# Source records
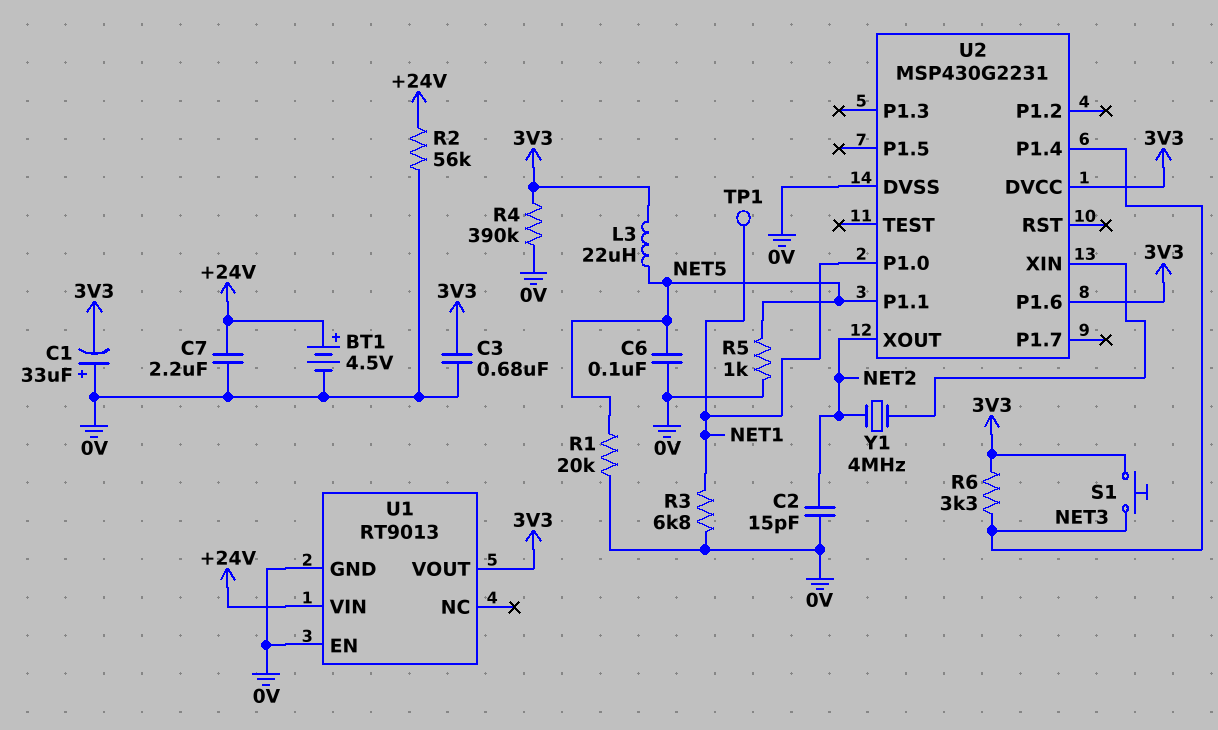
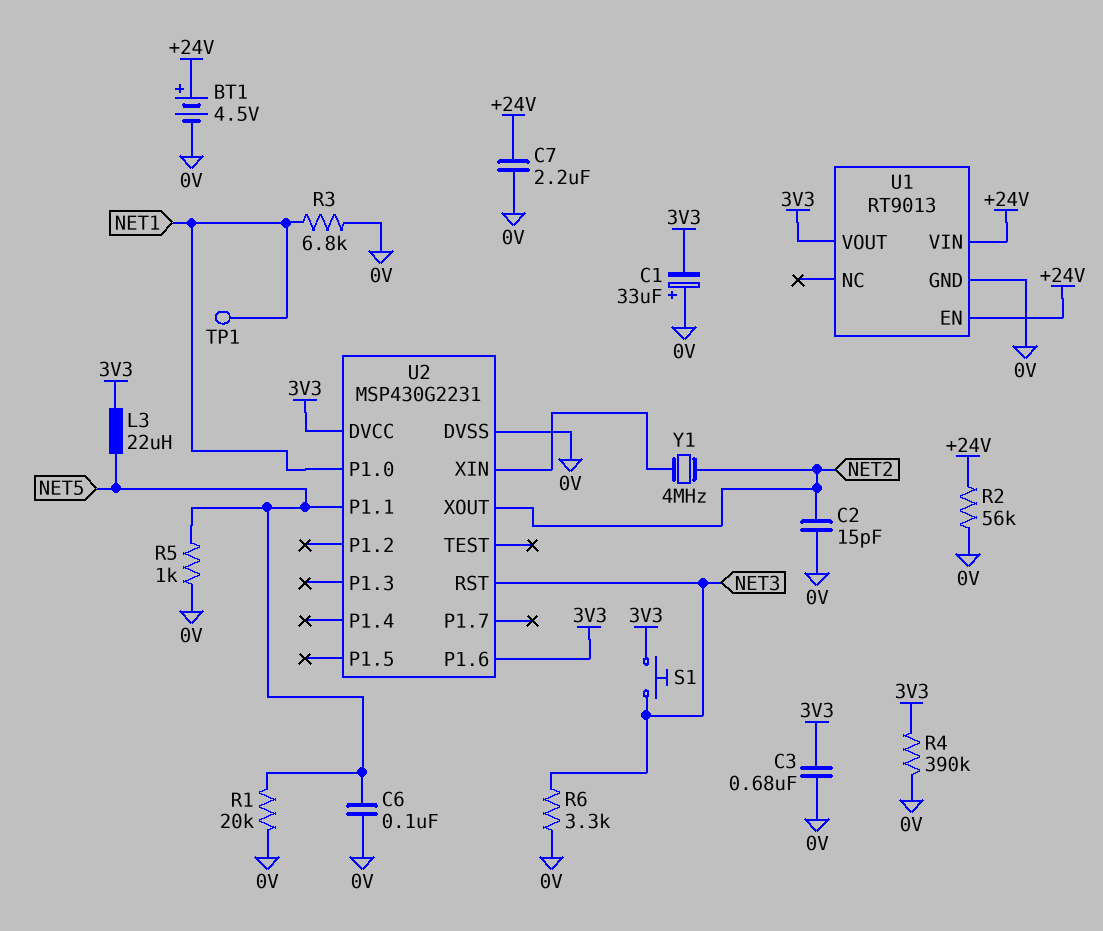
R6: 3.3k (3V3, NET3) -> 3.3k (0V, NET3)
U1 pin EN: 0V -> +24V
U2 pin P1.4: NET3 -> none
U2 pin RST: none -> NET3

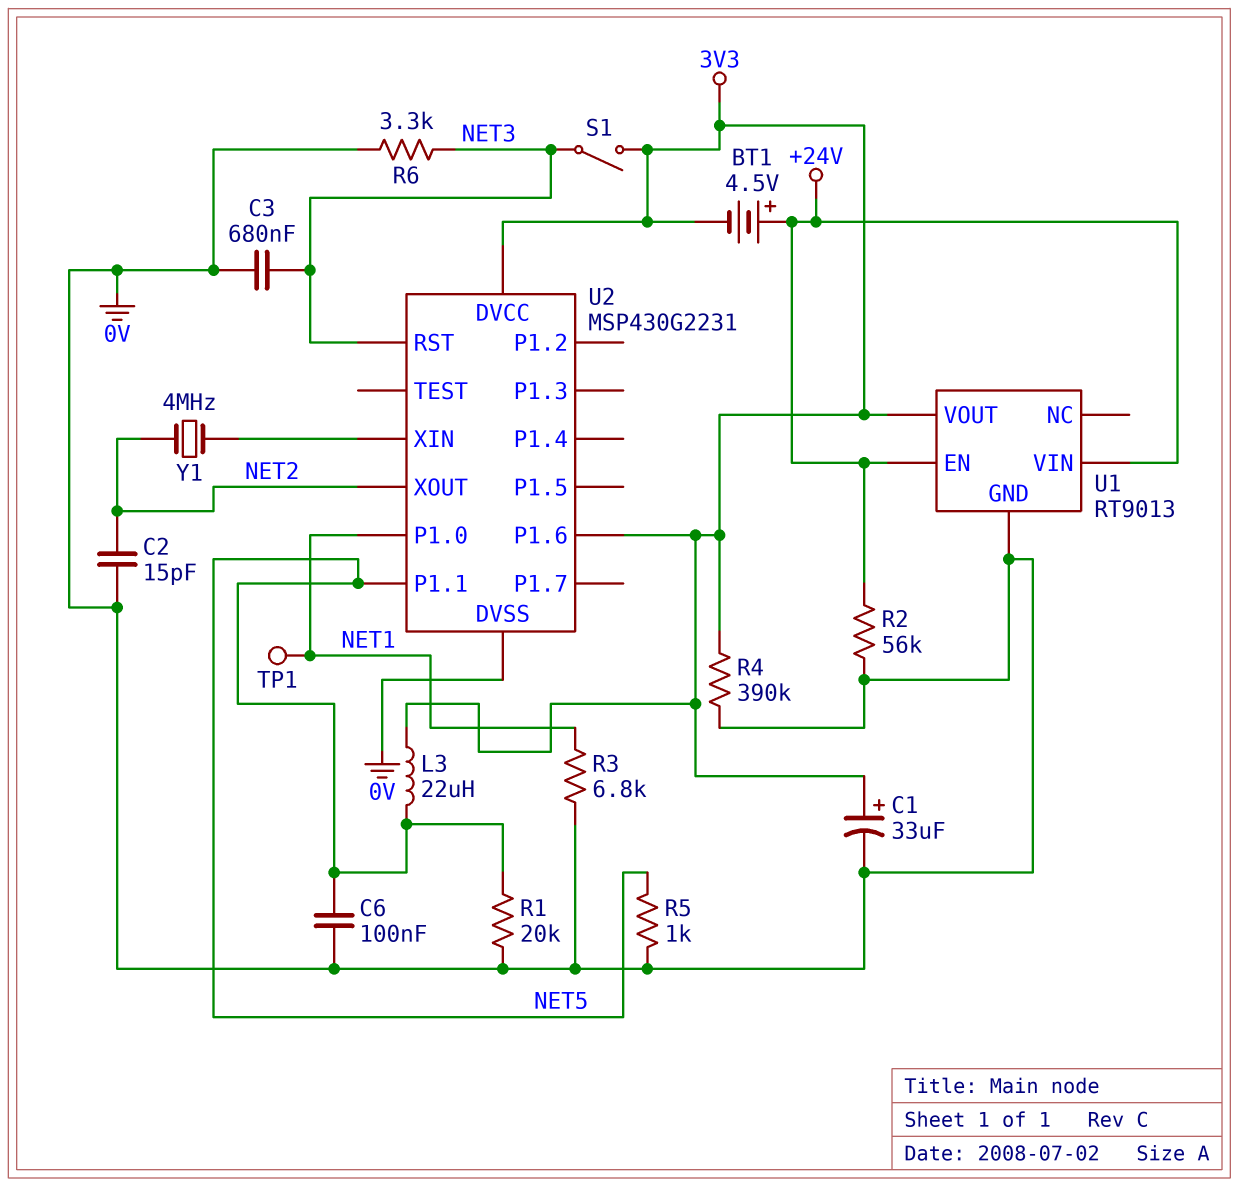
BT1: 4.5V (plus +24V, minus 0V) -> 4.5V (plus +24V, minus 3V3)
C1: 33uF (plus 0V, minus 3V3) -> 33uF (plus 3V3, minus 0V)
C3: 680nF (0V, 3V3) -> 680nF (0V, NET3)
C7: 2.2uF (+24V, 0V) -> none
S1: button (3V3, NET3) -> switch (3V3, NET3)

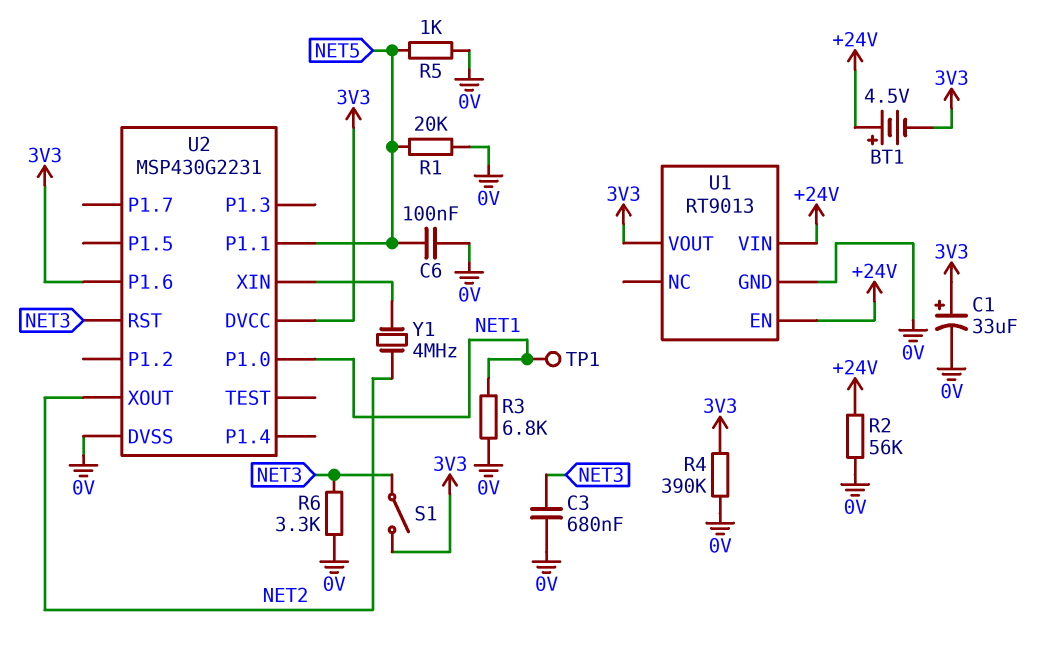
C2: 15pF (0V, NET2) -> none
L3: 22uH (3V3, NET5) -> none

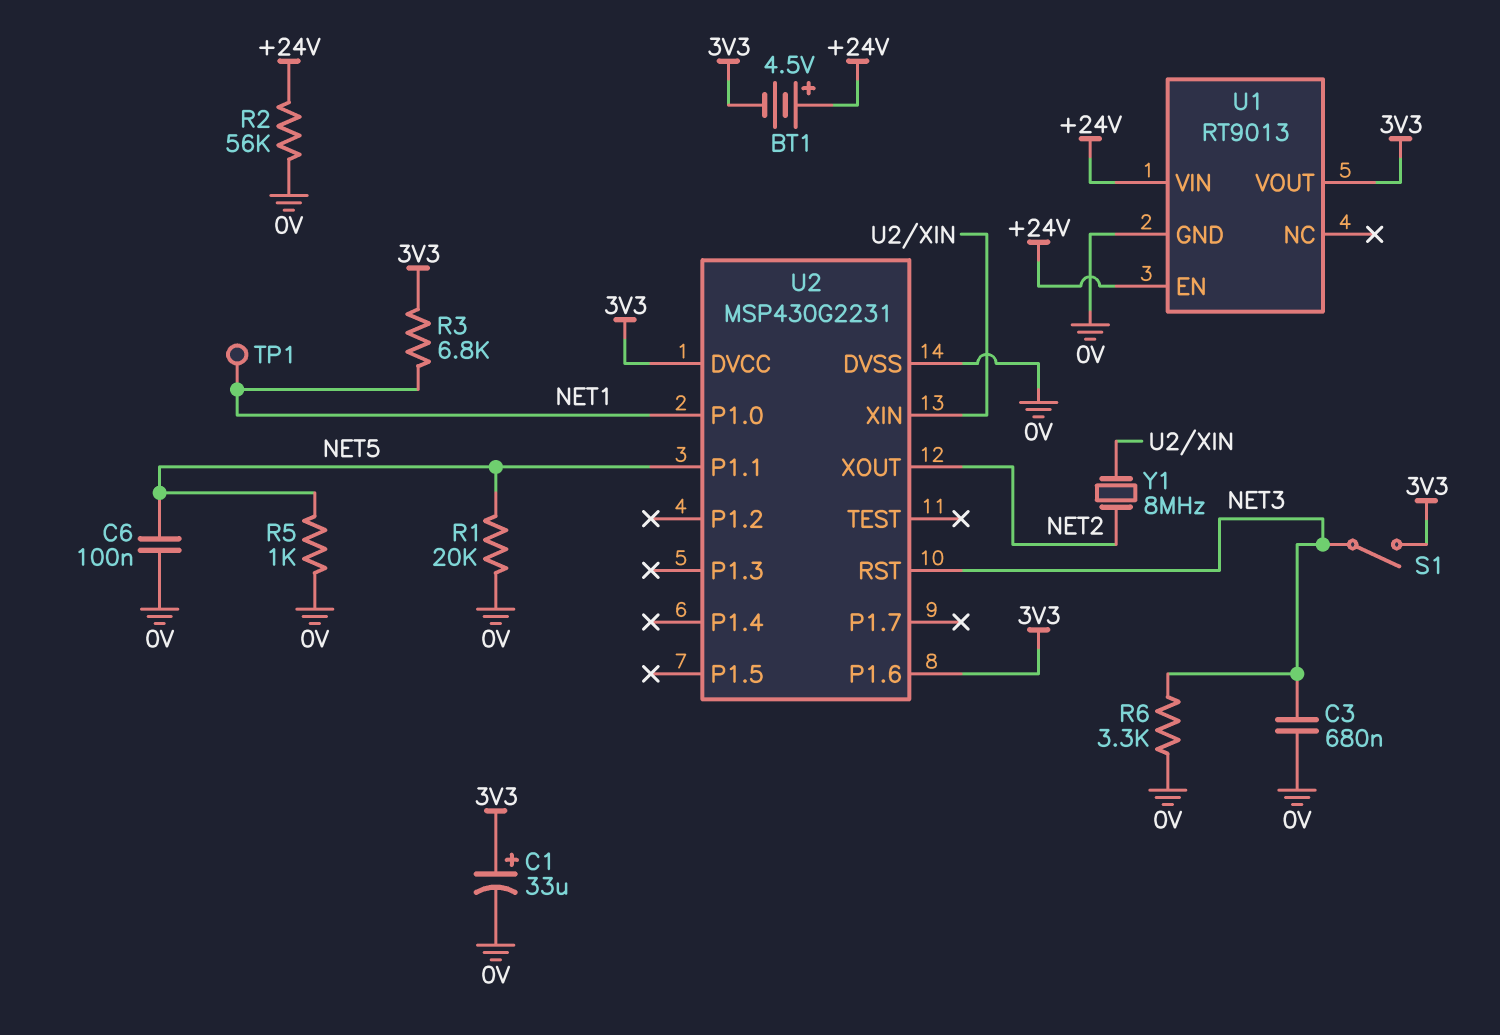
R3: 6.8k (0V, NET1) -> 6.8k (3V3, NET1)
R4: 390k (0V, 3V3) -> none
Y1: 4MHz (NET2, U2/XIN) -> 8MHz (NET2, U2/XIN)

# Task instructions
Exactly the lines from the one holding "R4: 390k (0V, 3V3) -> none" through the end of the records above are to be returned, and nothing else.

# Written solution
R4: 390k (0V, 3V3) -> none
Y1: 4MHz (NET2, U2/XIN) -> 8MHz (NET2, U2/XIN)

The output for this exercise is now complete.